## [Exercise instructions]
All lines below between the line with "(379, 173) = (284, 266): none -> brown drum" and the line with "camera: 130 degrees right, 5 degrees up", including both, must be copied exactly, and the pictures must be omitted.
--- Data for processing Enclosed Below ---
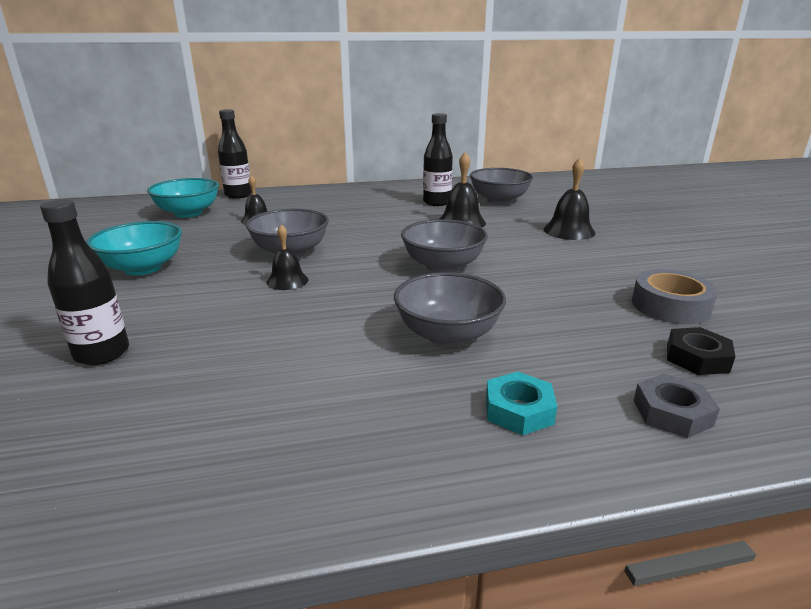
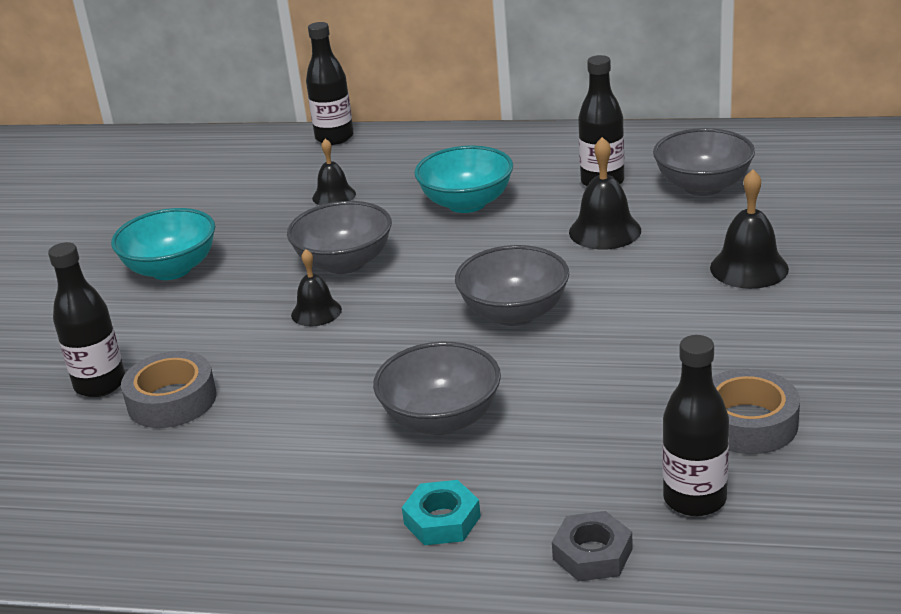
camera: 25 degrees right, 5 degrees up
(186, 355) = (172, 400): none -> grey tape
(188, 213) = (256, 171): turquoise bowl -> turquoise bowl (467, 203)
(697, 358) = (694, 499): black nut -> black bottle

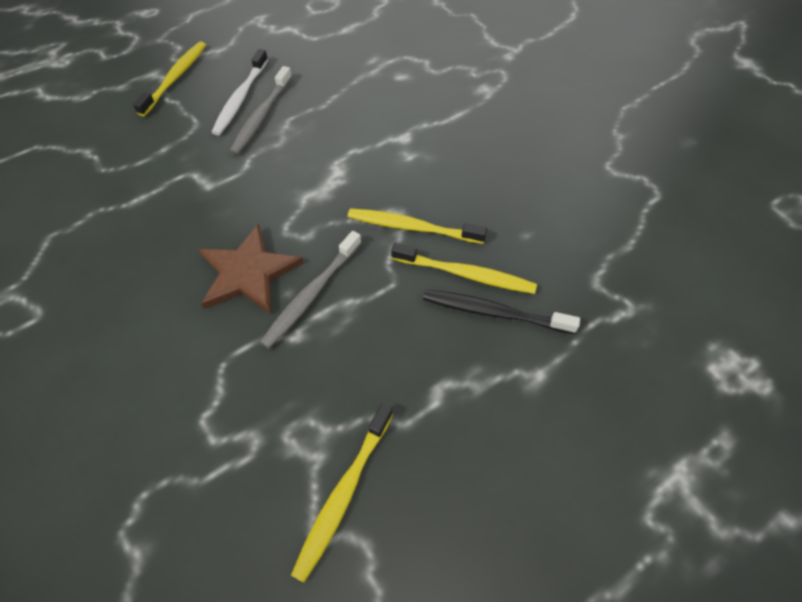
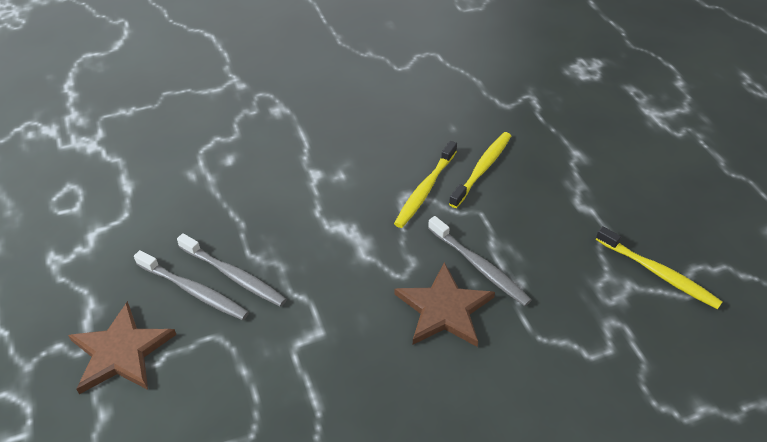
camera: 75 degrees left, 10 degrees down
(175, 78) = (121, 352): yellow toothbrush -> brown star
(240, 98) = (194, 291): white toothbrush -> grey toothbrush
(494, 312) = (521, 162): black toothbrush -> none

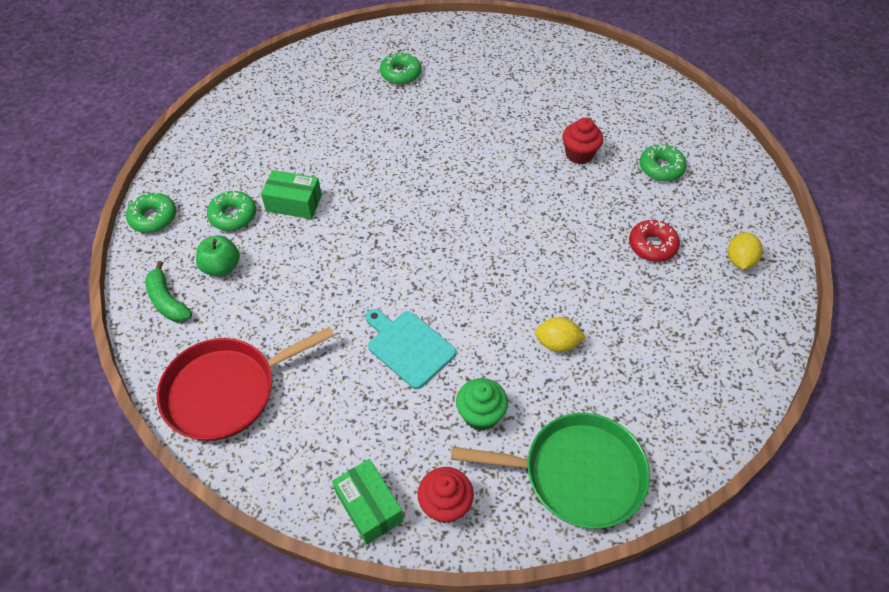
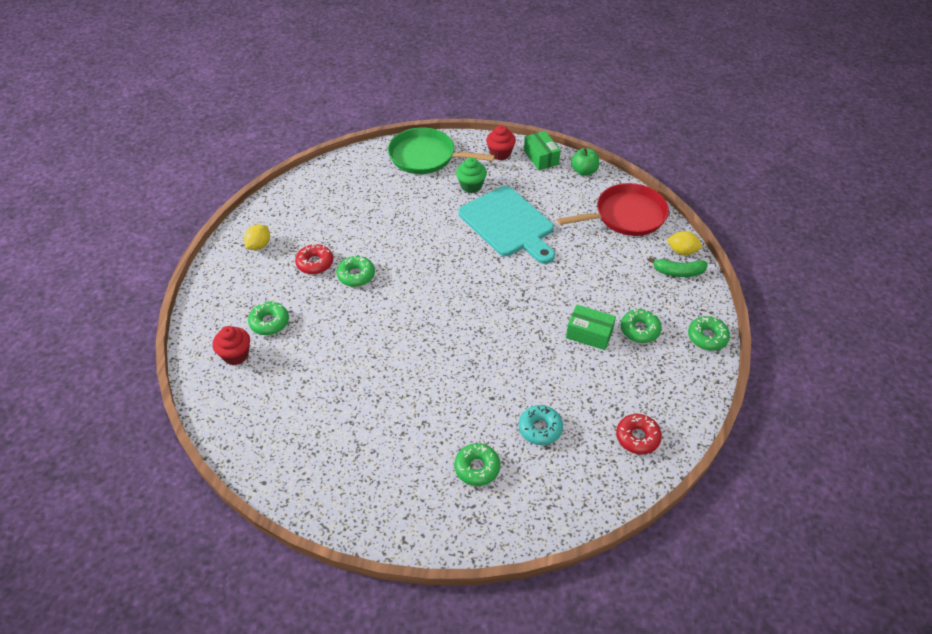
camera: 170 degrees left, 5 degrees down
(167, 301) = (678, 272): green banana -> green banana turned 120 degrees clockwise
(221, 267) = (642, 290): green apple -> green apple (584, 171)
(251, 113) = (637, 437): none -> red donut
(346, 108) = (540, 428): none -> turquoise donut
(408, 347) = (508, 224): turquoise cutting board -> turquoise cutting board, size x1.67
(557, 343) = (411, 214): yellow lemon -> yellow lemon (682, 251)
(579, 154) = (332, 345): red cupcake -> red cupcake (236, 355)
(592, 236) = (356, 275): none -> green donut

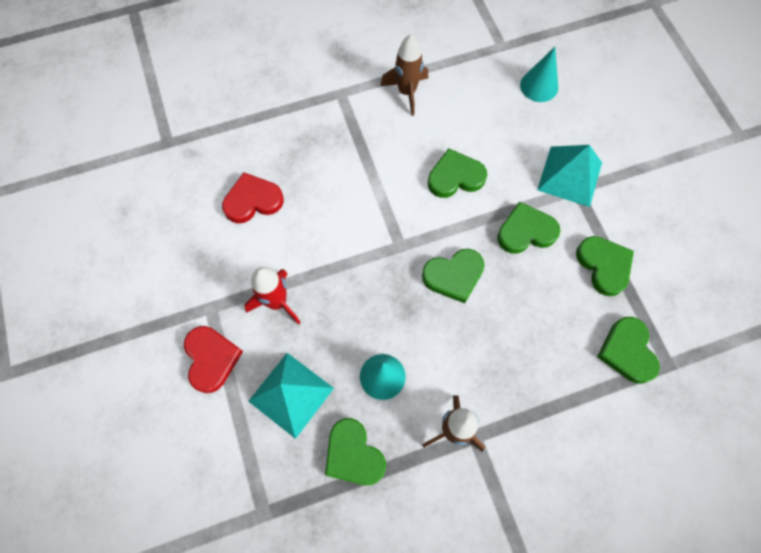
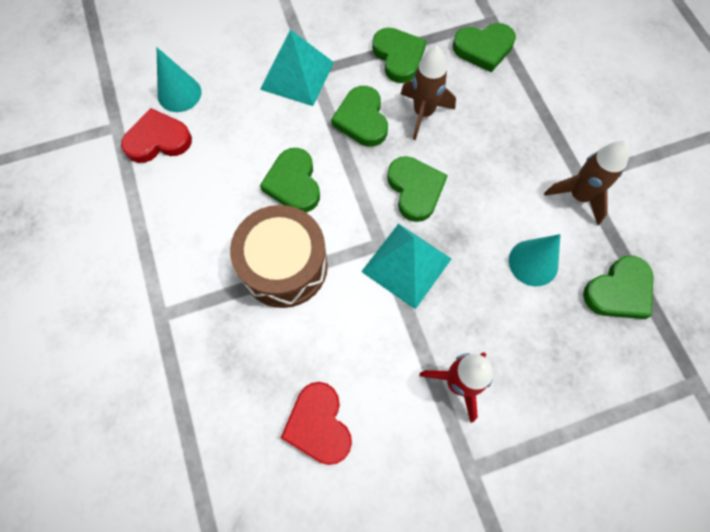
camera: 90 degrees left, 0 degrees up
(211, 359) = (536, 461): red heart -> red heart (158, 140)
(291, 394) = (566, 360): turquoise pyramid -> turquoise pyramid (406, 265)
(379, 173) = (284, 266): none -> brown drum
(407, 92) = (170, 233): brown rocket -> brown rocket (423, 113)
(604, 266) = (398, 57): green heart -> green heart turned 90 degrees clockwise

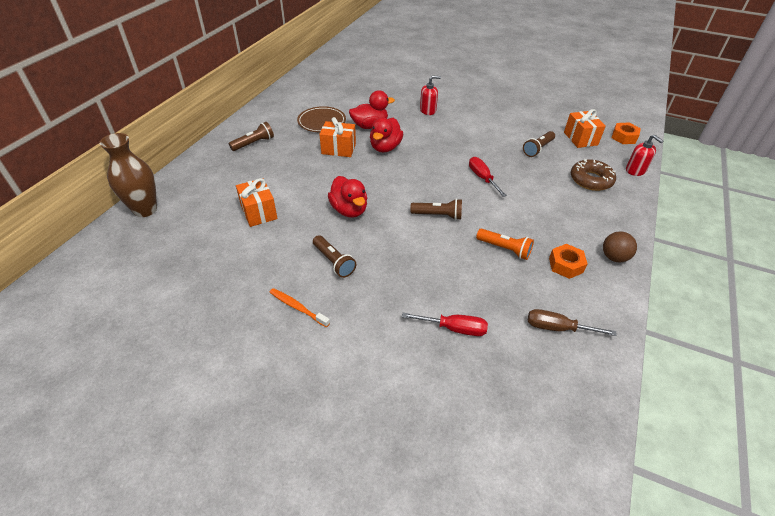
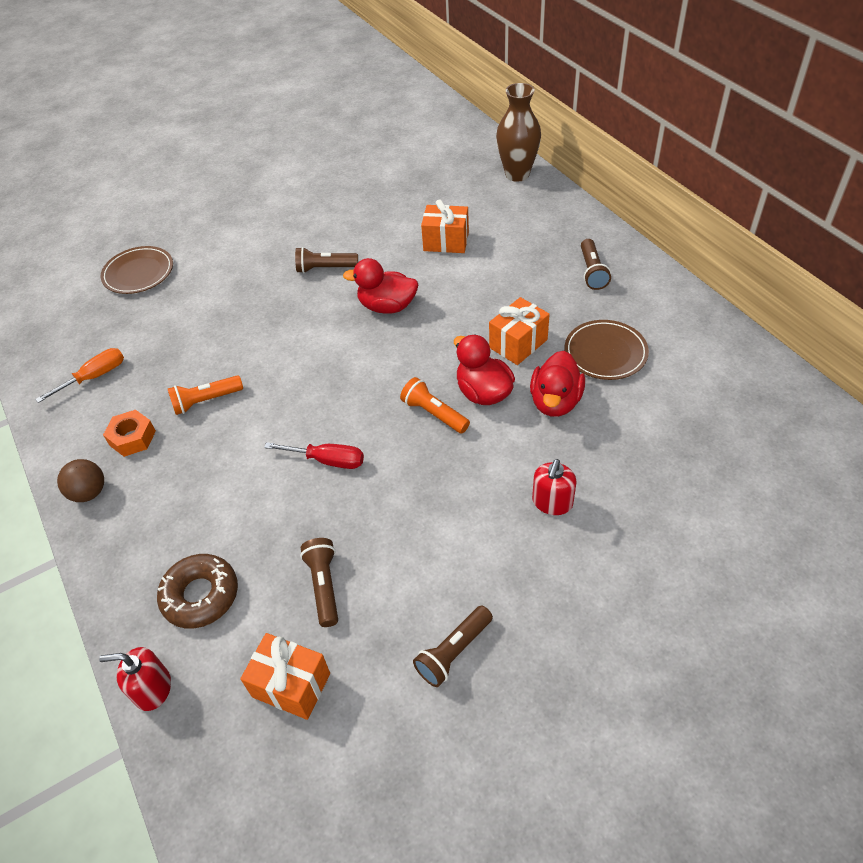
camera: 130 degrees right, 5 degrees up
(297, 307) = (298, 231): orange toothbrush -> none
(415, 157) = (434, 414): none -> orange flashlight
(438, 215) = (308, 374): brown flashlight -> brown flashlight (453, 652)
(440, 398) = (138, 273): none -> brown plate
(454, 328) = (175, 310): red screwdriver -> none
(557, 328) = (94, 377): brown screwdriver -> orange screwdriver
(624, 137) = (228, 776): orange nut -> none

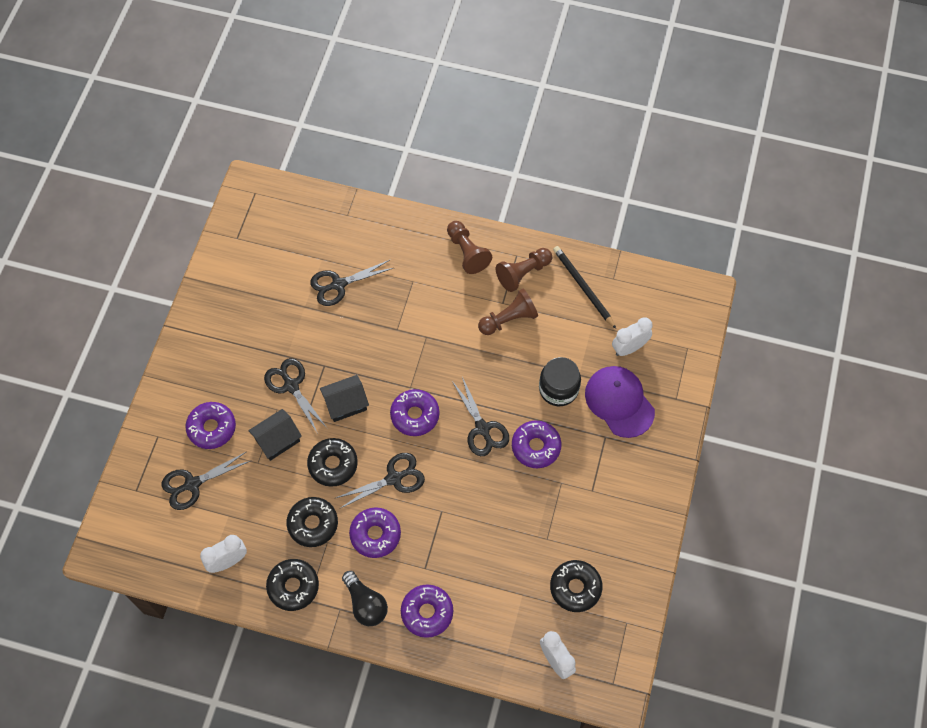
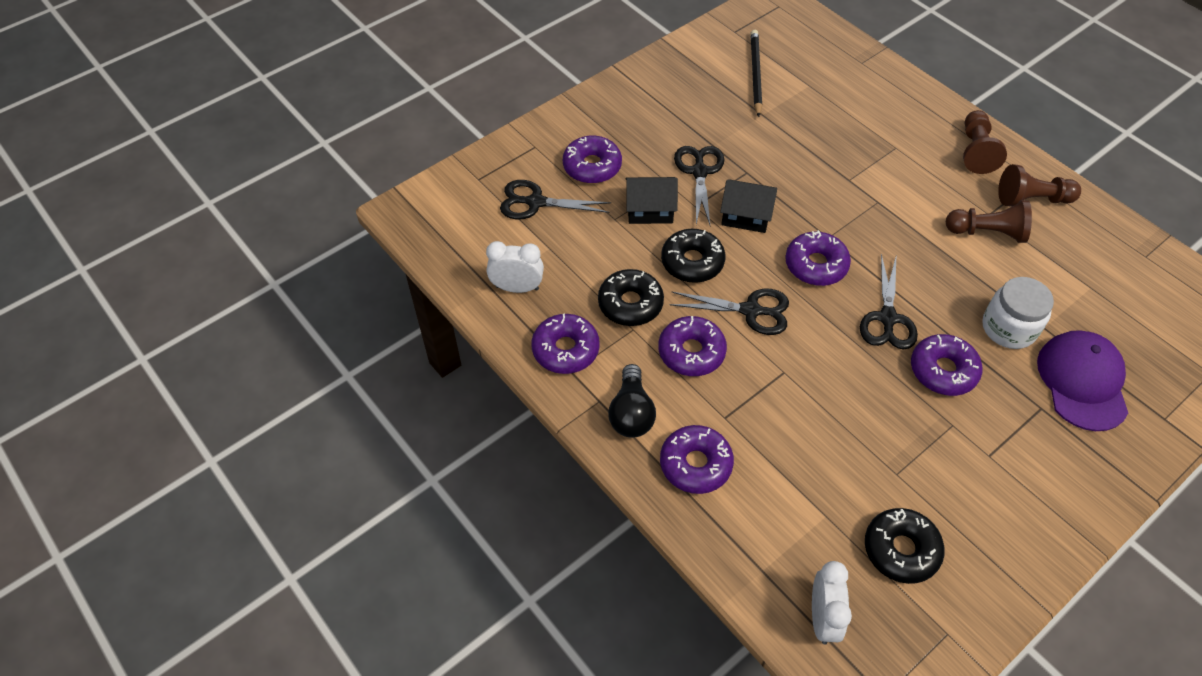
camera: 35 degrees right, 10 degrees down
(293, 586) = (565, 349): black donut -> purple donut
(338, 284) = (812, 113): black scissors -> none
(558, 389) = (1008, 328): black jar -> white jar
(583, 287) = (1101, 246): black pencil -> black pencil (755, 74)
(629, 348) = (1128, 334): white clock -> none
--- End of Enclosed Data for processing ---
## [Exercise solution]
(379, 173) = (284, 266): none -> brown drum
(407, 92) = (170, 233): brown rocket -> brown rocket (423, 113)
(604, 266) = (398, 57): green heart -> green heart turned 90 degrees clockwise

camera: 130 degrees right, 5 degrees up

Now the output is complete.